RECORDS SHOWN
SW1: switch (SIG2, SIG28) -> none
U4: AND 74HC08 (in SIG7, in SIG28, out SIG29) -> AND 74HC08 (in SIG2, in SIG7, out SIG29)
---
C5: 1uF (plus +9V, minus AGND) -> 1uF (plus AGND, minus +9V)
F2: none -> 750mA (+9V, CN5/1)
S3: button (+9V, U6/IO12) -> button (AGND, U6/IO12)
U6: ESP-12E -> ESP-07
* * *
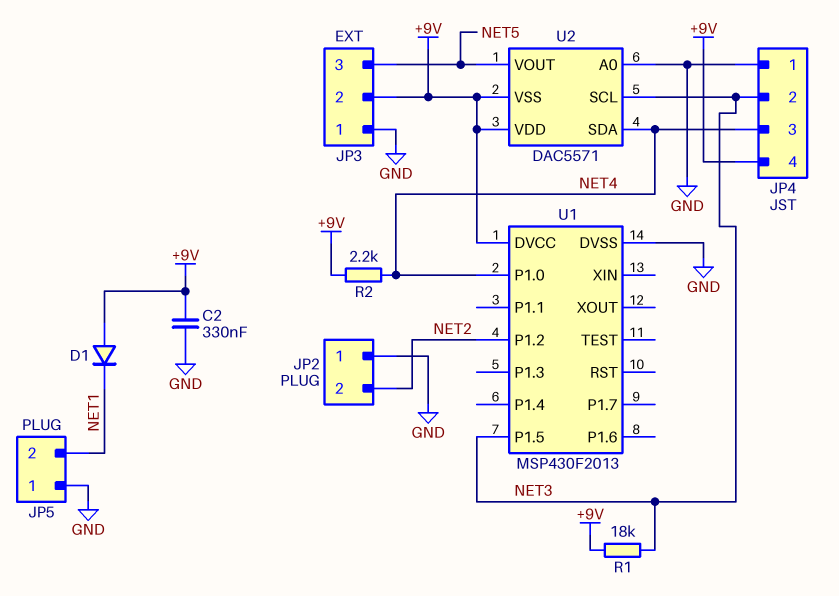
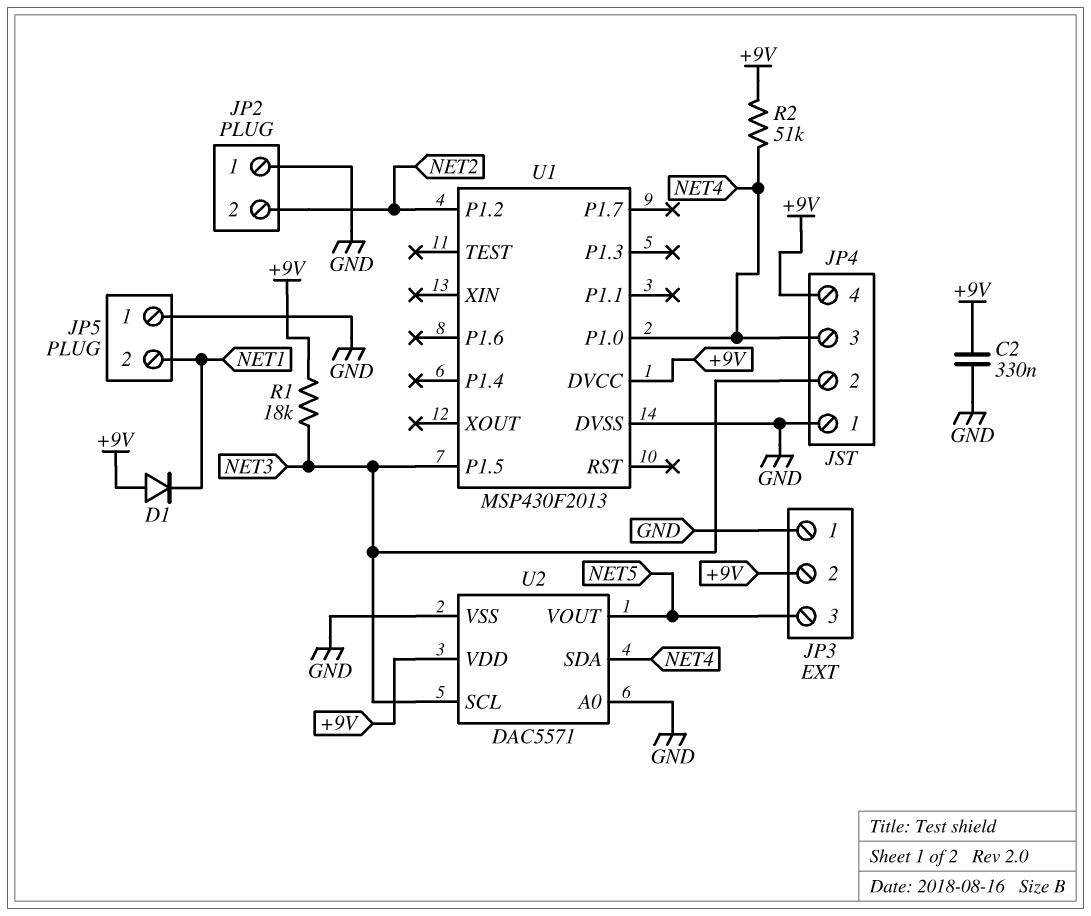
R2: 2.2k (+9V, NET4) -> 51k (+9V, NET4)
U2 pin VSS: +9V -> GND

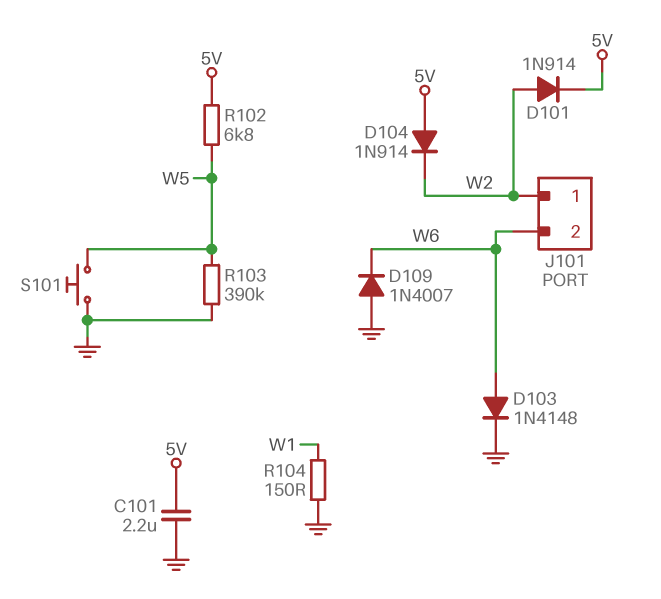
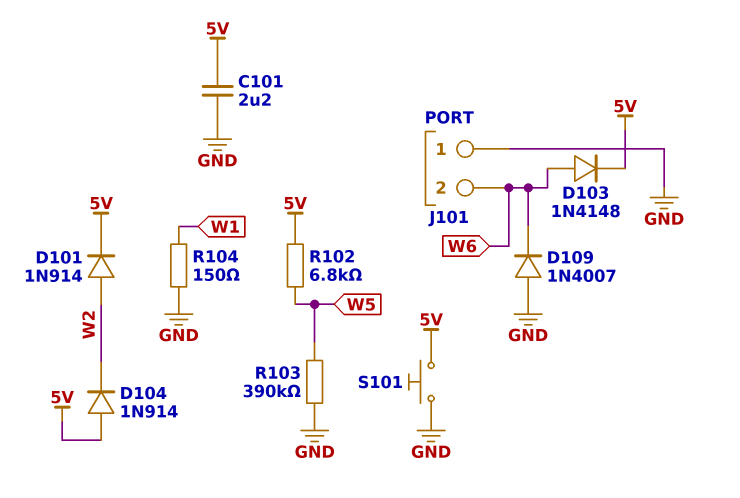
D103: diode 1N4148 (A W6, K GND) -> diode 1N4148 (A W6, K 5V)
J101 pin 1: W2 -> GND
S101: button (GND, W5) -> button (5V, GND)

EXERCISE PROMPT
Report each line of the listing above that uses the word "none".

RESULT
SW1: switch (SIG2, SIG28) -> none
F2: none -> 750mA (+9V, CN5/1)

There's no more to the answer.